# Work to be completed
For the entries that follow, restate word for word the line containing "ebony toy drum", the line containing "663] | x2.38 |", and every line that lies between them.
[Opening Excerpted data section]
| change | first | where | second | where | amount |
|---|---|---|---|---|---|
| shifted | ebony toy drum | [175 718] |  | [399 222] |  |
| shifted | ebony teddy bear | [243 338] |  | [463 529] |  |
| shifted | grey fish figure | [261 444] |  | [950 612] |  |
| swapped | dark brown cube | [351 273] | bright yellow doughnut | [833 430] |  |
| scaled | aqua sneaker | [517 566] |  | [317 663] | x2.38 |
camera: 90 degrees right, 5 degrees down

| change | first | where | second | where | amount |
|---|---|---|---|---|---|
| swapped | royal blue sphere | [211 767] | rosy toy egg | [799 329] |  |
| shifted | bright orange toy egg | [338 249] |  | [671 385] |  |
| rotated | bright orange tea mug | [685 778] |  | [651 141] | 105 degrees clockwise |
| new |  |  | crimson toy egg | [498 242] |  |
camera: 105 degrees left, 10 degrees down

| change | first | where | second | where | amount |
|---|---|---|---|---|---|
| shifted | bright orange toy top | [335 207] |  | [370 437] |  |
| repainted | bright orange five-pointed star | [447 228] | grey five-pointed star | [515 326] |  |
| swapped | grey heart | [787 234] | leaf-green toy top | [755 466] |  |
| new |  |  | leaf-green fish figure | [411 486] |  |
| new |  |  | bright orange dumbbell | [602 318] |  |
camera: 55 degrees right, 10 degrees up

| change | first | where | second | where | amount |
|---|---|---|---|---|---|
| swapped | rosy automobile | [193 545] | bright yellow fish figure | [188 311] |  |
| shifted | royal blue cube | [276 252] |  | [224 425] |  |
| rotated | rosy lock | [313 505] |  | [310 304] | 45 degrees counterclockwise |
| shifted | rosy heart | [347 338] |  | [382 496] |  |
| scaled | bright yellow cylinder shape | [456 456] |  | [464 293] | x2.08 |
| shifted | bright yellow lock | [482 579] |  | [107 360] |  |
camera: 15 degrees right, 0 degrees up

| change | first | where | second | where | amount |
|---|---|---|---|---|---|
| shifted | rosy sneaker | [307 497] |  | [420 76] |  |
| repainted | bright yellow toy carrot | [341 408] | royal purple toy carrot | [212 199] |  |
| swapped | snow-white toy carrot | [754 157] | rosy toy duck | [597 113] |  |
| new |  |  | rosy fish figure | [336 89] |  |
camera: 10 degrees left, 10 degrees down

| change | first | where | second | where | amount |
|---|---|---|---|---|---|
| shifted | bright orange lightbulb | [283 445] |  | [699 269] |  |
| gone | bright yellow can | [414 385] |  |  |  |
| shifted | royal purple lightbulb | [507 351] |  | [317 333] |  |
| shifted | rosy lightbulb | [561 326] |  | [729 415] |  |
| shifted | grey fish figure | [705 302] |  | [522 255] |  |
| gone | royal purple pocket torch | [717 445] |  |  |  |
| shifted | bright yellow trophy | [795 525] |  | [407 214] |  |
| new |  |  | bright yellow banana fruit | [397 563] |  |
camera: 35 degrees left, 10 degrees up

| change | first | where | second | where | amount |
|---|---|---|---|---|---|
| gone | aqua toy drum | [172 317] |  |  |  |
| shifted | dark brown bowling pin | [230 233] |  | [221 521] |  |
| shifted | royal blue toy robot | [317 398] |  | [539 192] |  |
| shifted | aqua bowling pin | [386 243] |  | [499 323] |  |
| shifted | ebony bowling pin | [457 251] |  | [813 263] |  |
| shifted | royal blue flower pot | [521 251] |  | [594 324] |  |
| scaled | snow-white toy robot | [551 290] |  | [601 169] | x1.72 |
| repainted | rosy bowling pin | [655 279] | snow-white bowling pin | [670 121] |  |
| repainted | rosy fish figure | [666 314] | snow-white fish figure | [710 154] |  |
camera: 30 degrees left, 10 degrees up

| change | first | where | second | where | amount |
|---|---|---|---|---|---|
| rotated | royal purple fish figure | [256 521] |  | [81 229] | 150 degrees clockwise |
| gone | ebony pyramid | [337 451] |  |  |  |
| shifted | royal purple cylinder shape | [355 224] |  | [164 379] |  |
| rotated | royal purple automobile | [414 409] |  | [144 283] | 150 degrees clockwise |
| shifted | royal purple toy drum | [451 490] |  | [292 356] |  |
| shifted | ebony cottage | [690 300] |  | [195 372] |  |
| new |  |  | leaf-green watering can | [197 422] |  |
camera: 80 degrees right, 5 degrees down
[Closing Excerpted data section]
# Written answer
| shifted | ebony toy drum | [175 718] |  | [399 222] |  |
| shifted | ebony teddy bear | [243 338] |  | [463 529] |  |
| shifted | grey fish figure | [261 444] |  | [950 612] |  |
| swapped | dark brown cube | [351 273] | bright yellow doughnut | [833 430] |  |
| scaled | aqua sneaker | [517 566] |  | [317 663] | x2.38 |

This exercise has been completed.